_SOURCE INFORMATION_
-*-*-

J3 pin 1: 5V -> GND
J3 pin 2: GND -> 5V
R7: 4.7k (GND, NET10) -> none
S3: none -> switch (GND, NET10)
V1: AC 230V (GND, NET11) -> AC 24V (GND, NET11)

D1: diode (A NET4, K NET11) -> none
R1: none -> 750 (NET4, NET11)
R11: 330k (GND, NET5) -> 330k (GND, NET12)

-*-*-

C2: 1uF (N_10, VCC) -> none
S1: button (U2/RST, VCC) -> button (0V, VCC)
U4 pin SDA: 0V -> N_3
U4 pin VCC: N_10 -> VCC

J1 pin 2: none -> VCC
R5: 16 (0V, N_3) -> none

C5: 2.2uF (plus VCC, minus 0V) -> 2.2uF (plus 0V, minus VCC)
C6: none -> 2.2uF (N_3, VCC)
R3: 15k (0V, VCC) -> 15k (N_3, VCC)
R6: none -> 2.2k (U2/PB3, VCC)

-*-*-

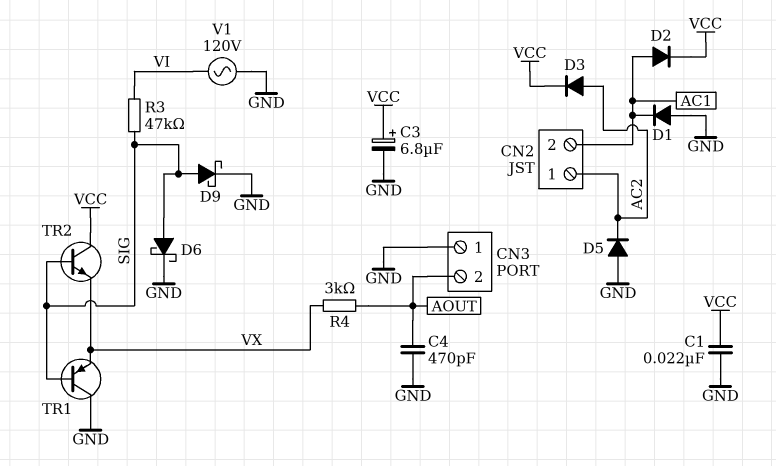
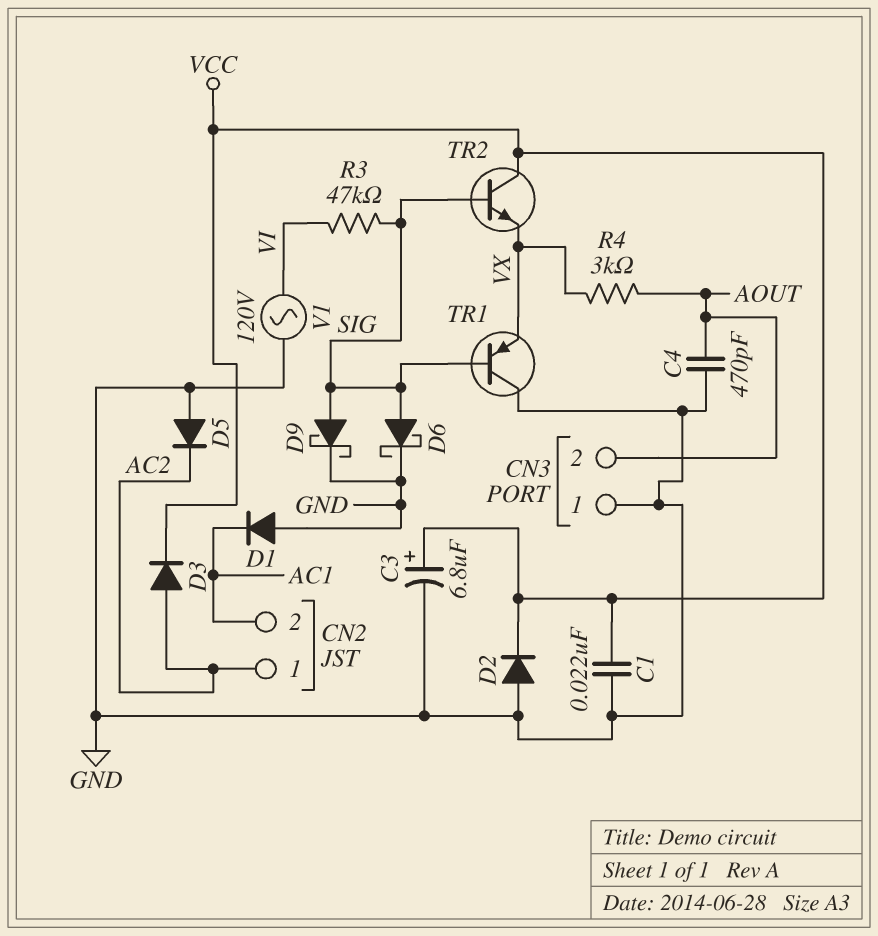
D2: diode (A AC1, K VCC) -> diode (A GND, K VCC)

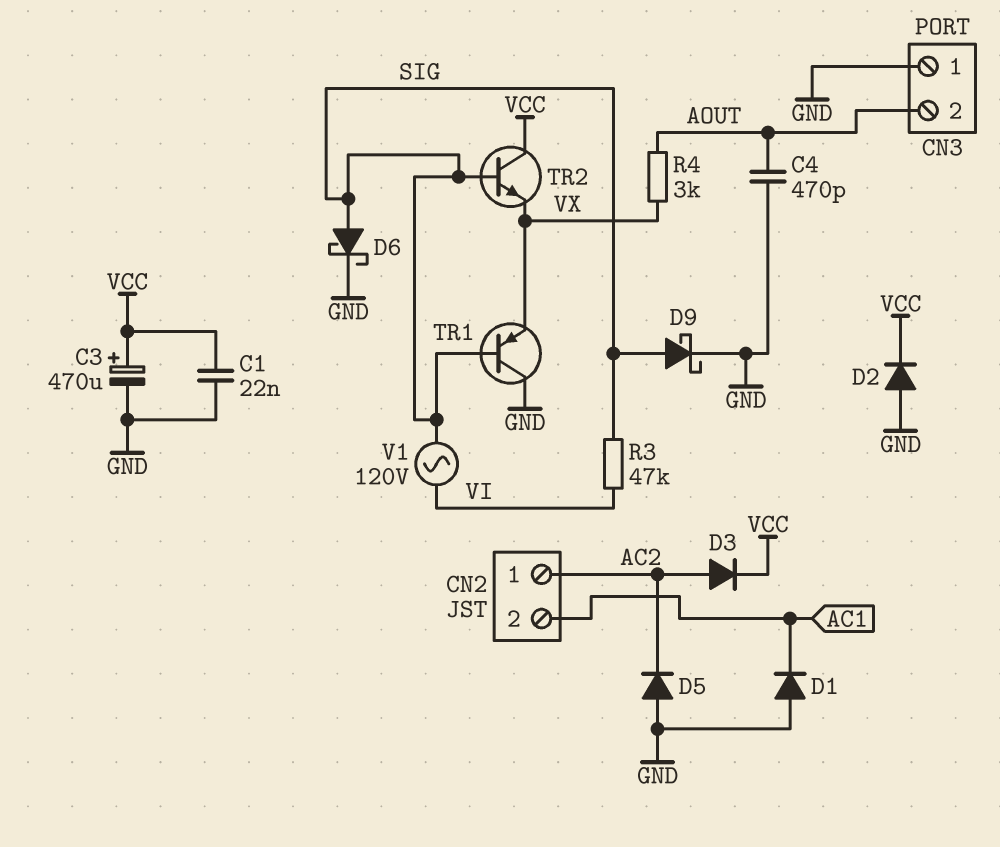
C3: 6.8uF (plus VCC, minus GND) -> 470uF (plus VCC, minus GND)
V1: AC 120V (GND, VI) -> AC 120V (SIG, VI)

-*-*-

Nothing but the lines above from the line with "D2: diode (A" up to and including the line with "V1: AC 120V (GND, VI) -> AC 120V (SIG, VI)" should be returned, exactly as written and without pictures.

D2: diode (A AC1, K VCC) -> diode (A GND, K VCC)

C3: 6.8uF (plus VCC, minus GND) -> 470uF (plus VCC, minus GND)
V1: AC 120V (GND, VI) -> AC 120V (SIG, VI)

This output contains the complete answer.